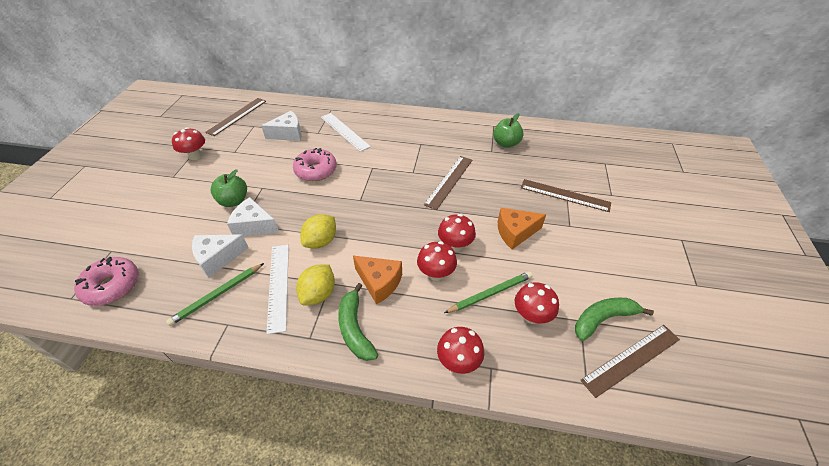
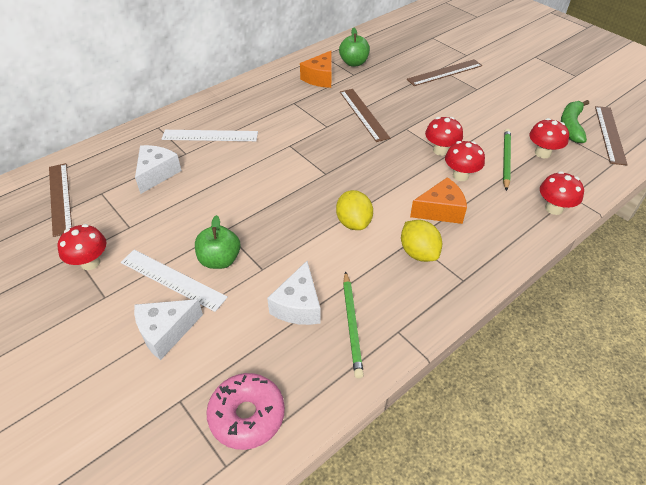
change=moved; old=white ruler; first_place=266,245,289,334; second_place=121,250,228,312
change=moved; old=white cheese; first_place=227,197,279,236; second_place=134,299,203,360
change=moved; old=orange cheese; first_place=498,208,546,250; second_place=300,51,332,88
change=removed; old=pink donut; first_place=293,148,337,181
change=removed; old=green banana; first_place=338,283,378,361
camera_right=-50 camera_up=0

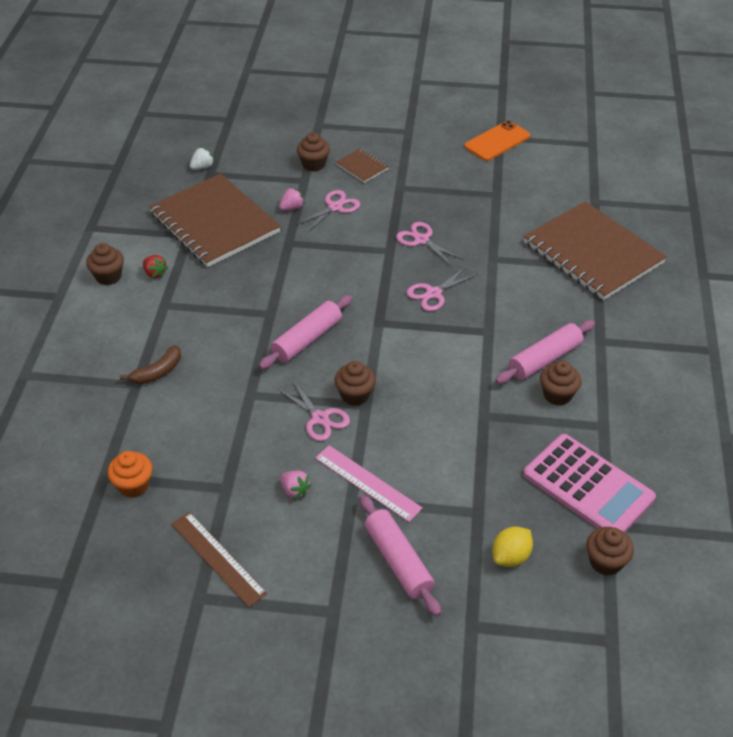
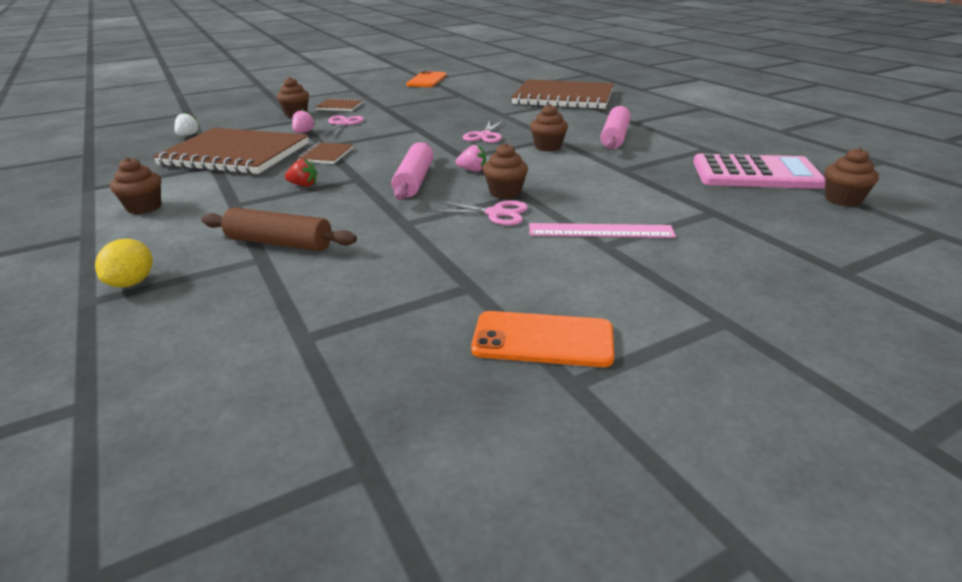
change=moved; old=yellow lemon; first_place=492,527,533,567; second_place=95,239,153,288
change=replaced; old=brown banana; new=brown rolling pin; first_place=120,345,181,385; second_place=201,207,357,251
change=moved; old=red strawberry; first_place=143,255,168,278; second_place=285,159,317,187
change=added; new=brown notebook; second_place=297,143,353,164
change=moved; old=pink strawberry; first_place=280,471,311,500; second_place=456,144,486,172
change=replaced; old=brown ruler; new=orange phone; first_place=171,512,267,607; second_place=471,311,614,367
change=moved; old=brown cupcake; first_place=540,361,581,406; second_place=530,104,568,152
change=removed; old=orange cupcake; first_place=108,451,152,498
change=removed; old=pink rolling pin; first_place=360,495,441,617
change=removed; old=pink scissors; first_place=396,222,464,267
camera_right=-35 camera_up=-15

ABOUT THIS TASK - Find and copy each line in the material above where the string "banana" occurs.

RESPONSE AREA -
change=removed; old=green banana; first_place=338,283,378,361
change=replaced; old=brown banana; new=brown rolling pin; first_place=120,345,181,385; second_place=201,207,357,251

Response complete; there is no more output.